* Required action:
Within the listing below, how many lines hold "shape"? Reply with that number and no other text.
··········
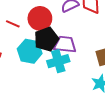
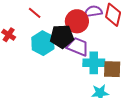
red circle: (40, 18) -> (77, 21), moved
cyan cross: (58, 61) -> (94, 63), moved

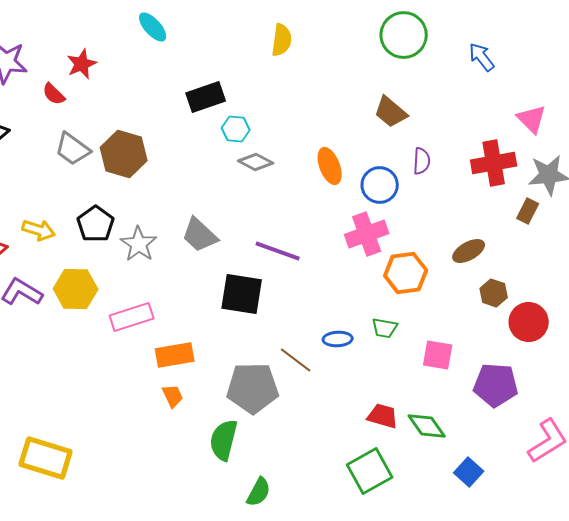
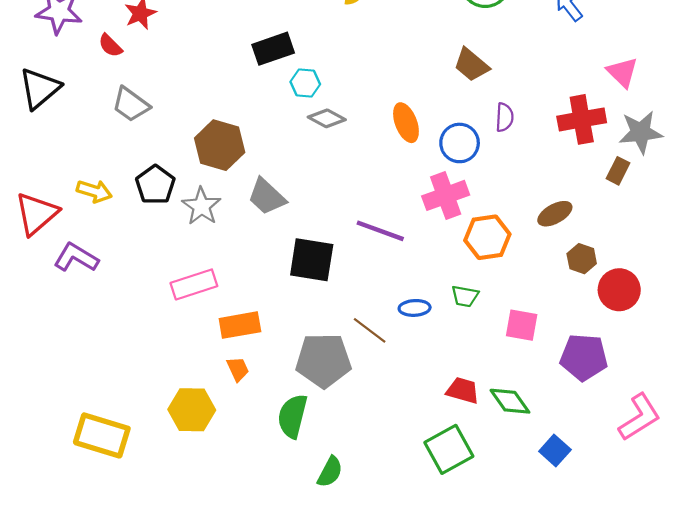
brown hexagon: (124, 154) -> (220, 145), moved
purple line: (278, 251) -> (380, 231), moved
yellow hexagon: (76, 289) -> (192, 410), moved

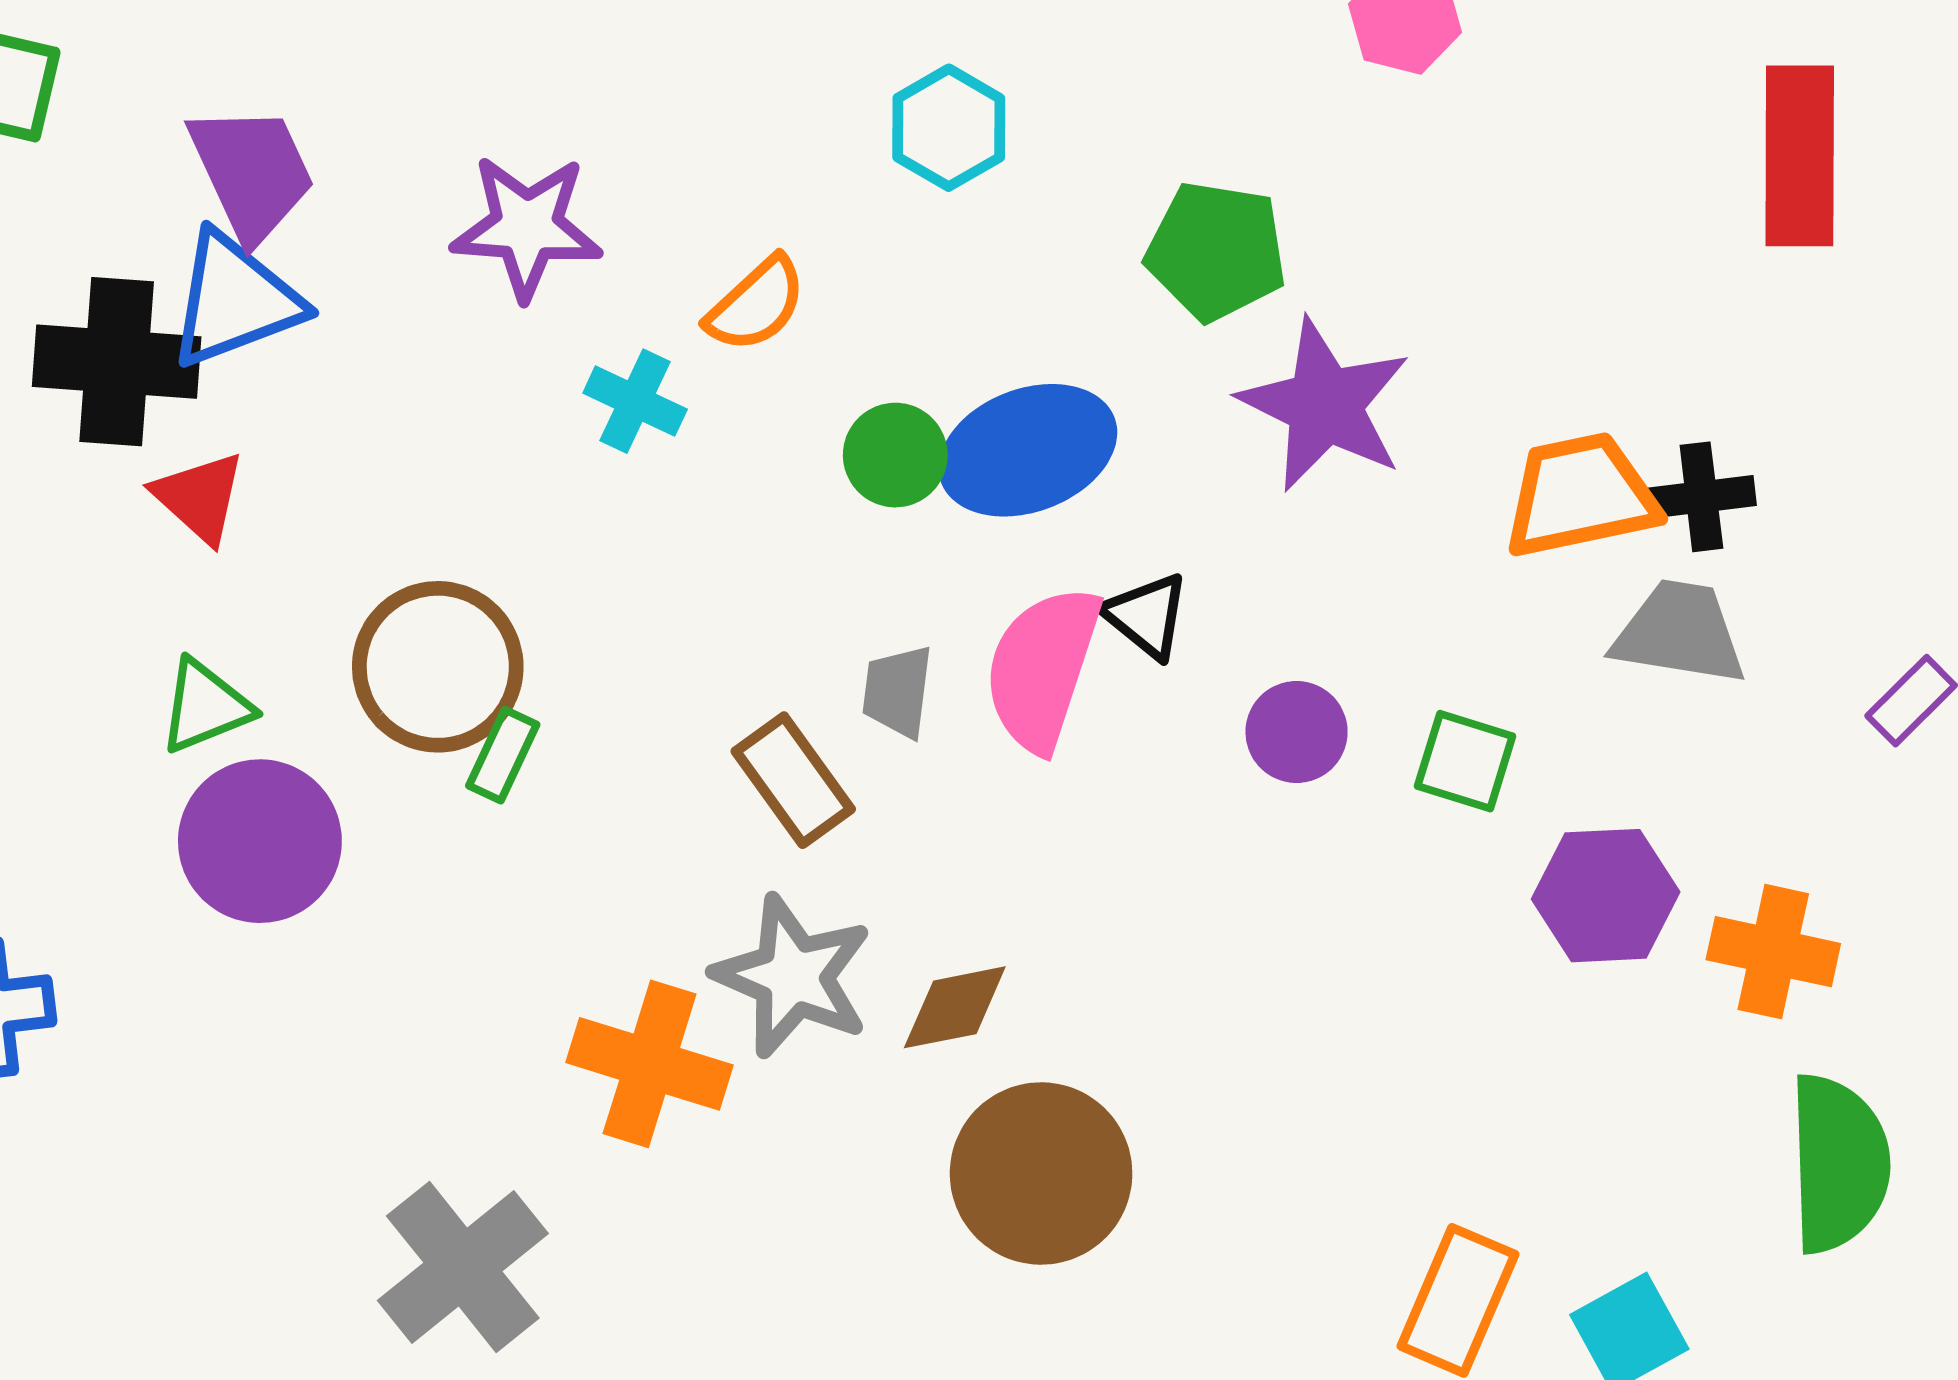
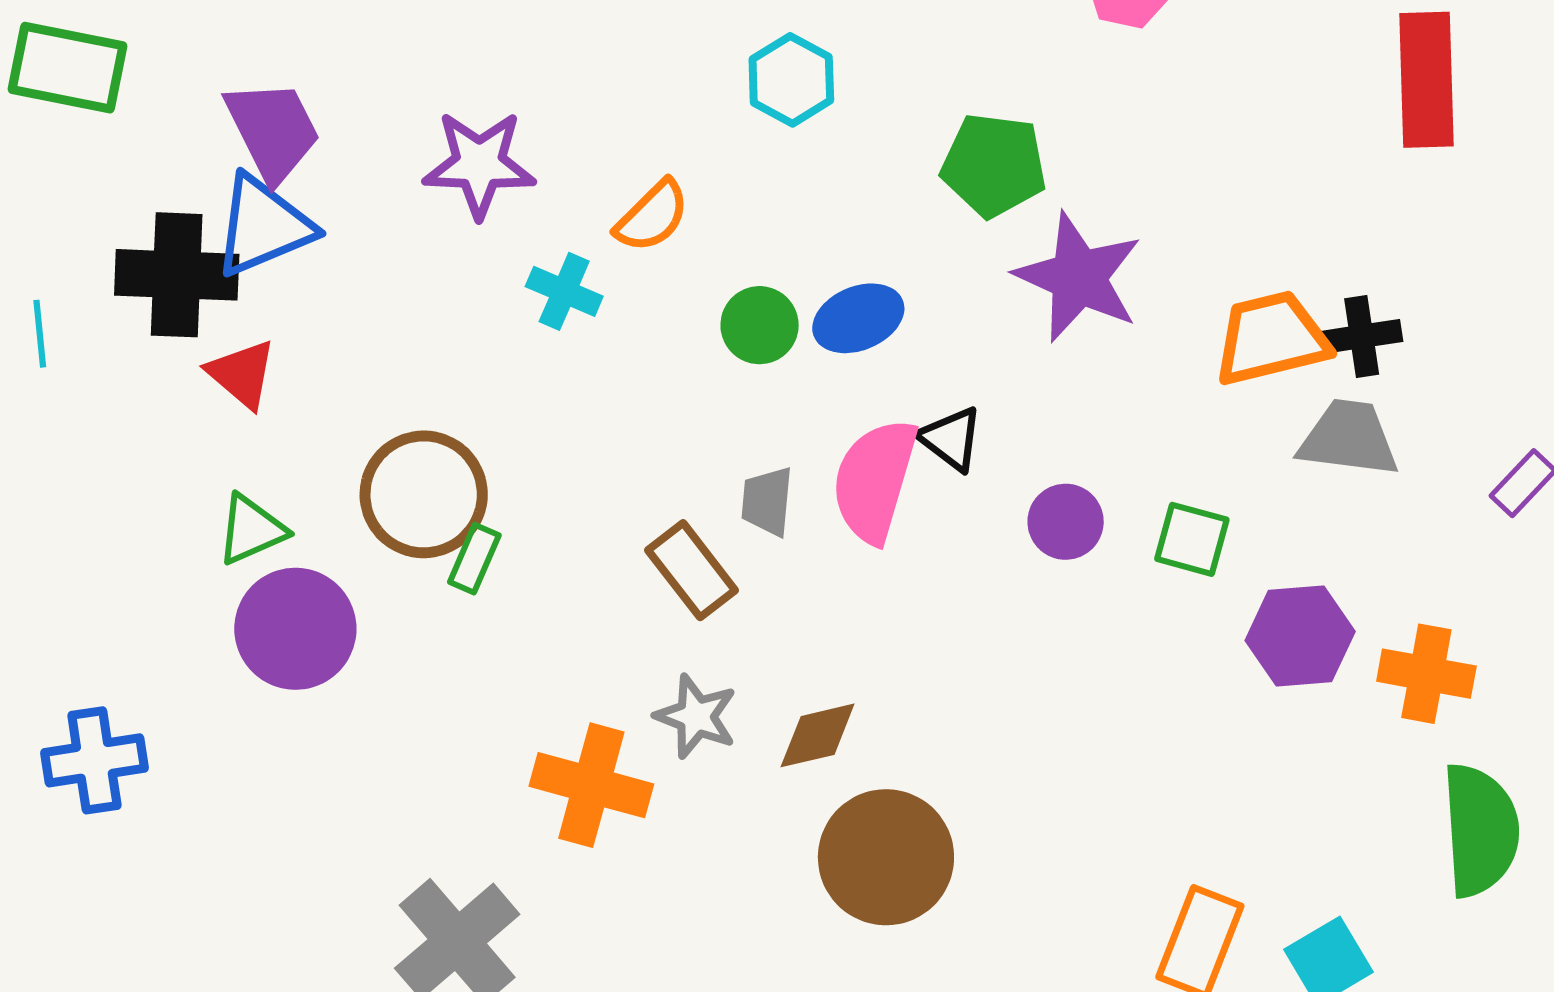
blue ellipse: (1028, 450) -> (858, 318), size x0.7
gray star: (793, 976) -> (696, 716), size x0.7

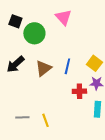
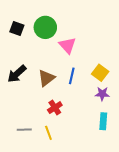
pink triangle: (63, 17) -> (67, 45), moved
green circle: (34, 33) -> (45, 27), moved
red cross: (79, 91) -> (55, 108), moved, turned -32

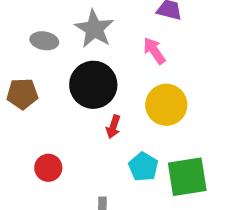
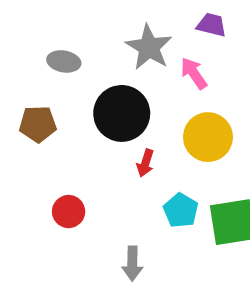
gray star: (94, 29) -> (149, 47), moved

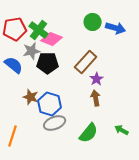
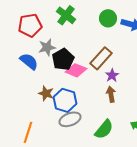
green cross: (39, 30) -> (66, 15), moved
pink diamond: (52, 39) -> (76, 70), moved
black pentagon: (48, 63) -> (63, 59), turned -30

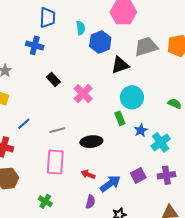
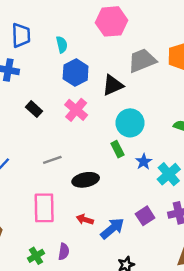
blue hexagon: (100, 42) -> (76, 73), moved
pink cross: (83, 94) -> (76, 110), moved
gray line: (57, 130) -> (52, 160), moved
green cross: (45, 201) -> (36, 256), turned 32
purple semicircle: (90, 202) -> (64, 252), moved

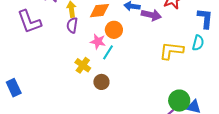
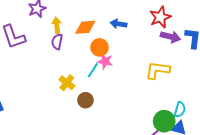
purple arrow: (151, 15) -> (170, 37), moved
pink star: (98, 41) -> (105, 61), moved
cyan semicircle: (198, 43) -> (180, 110), moved

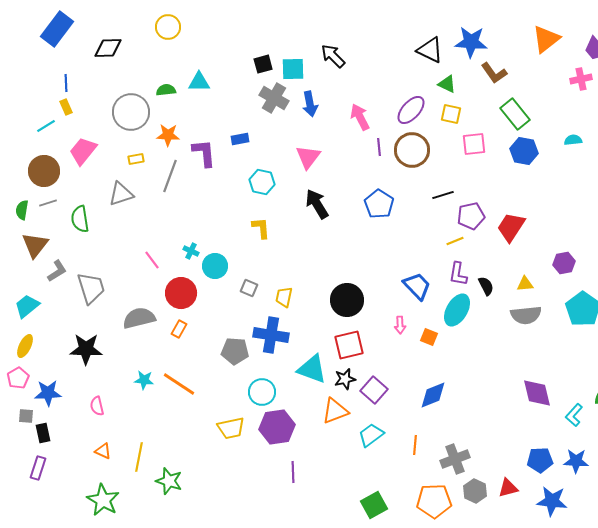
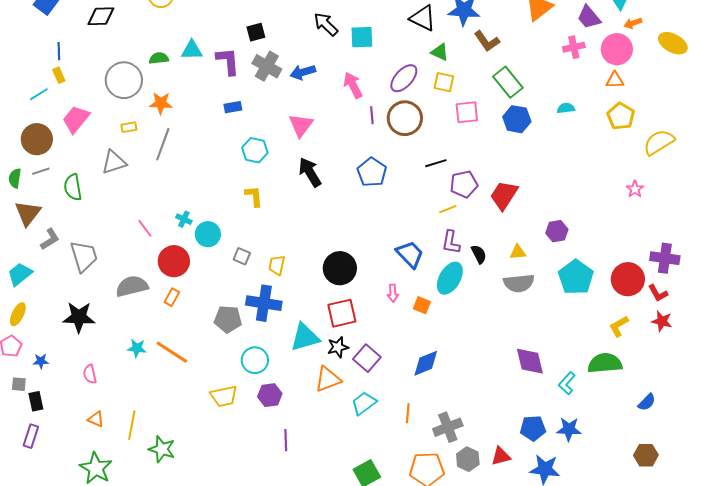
cyan square: (293, 69) -> (362, 37), moved
blue arrow: (310, 104) -> (303, 72), turned 85
purple L-shape: (204, 153) -> (228, 61), moved
cyan triangle: (312, 369) -> (305, 337), turned -36
blue star: (48, 393) -> (41, 361), size x0.6
purple hexagon: (277, 427) -> (270, 395), size x0.7

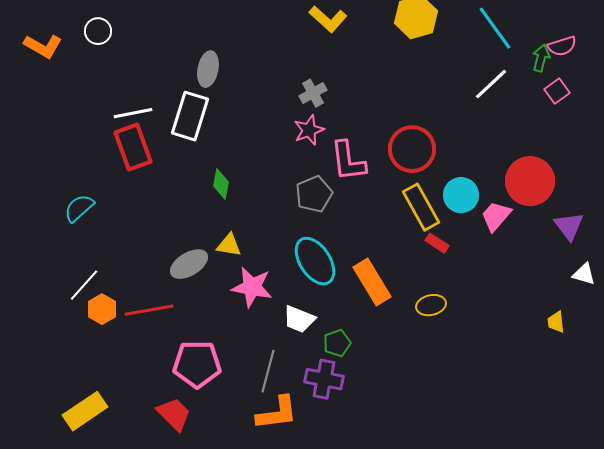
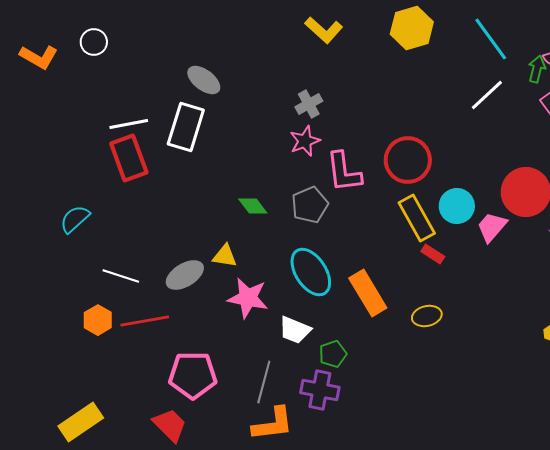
gray ellipse: (208, 69) -> (204, 80), turned -64
green diamond: (221, 184) -> (253, 206), moved, turned -48
white line: (84, 285) -> (121, 276), moved, turned 66

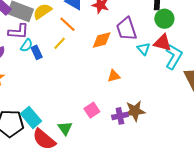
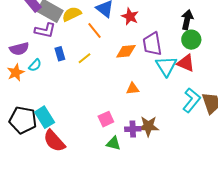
yellow line: (60, 43) -> (84, 58), moved
cyan semicircle: (27, 45) -> (35, 65), moved
cyan triangle: (144, 49) -> (166, 66), size x1.6
cyan L-shape: (174, 57) -> (192, 100), moved
green triangle: (65, 128) -> (113, 143), moved, turned -49

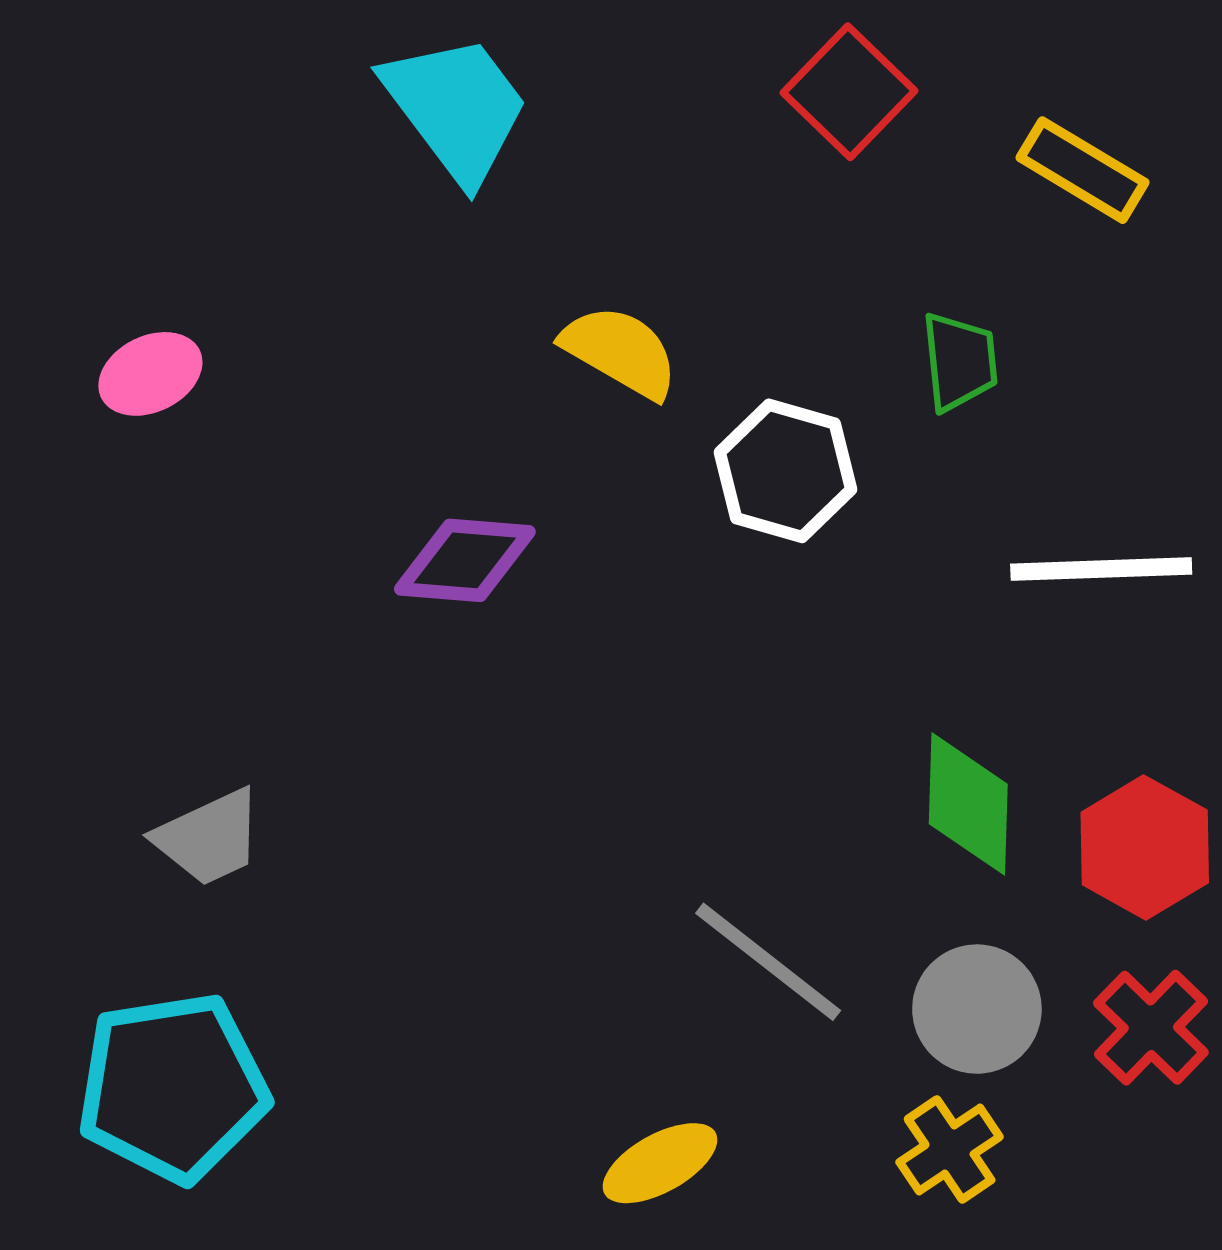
··········
* Exercise response:
2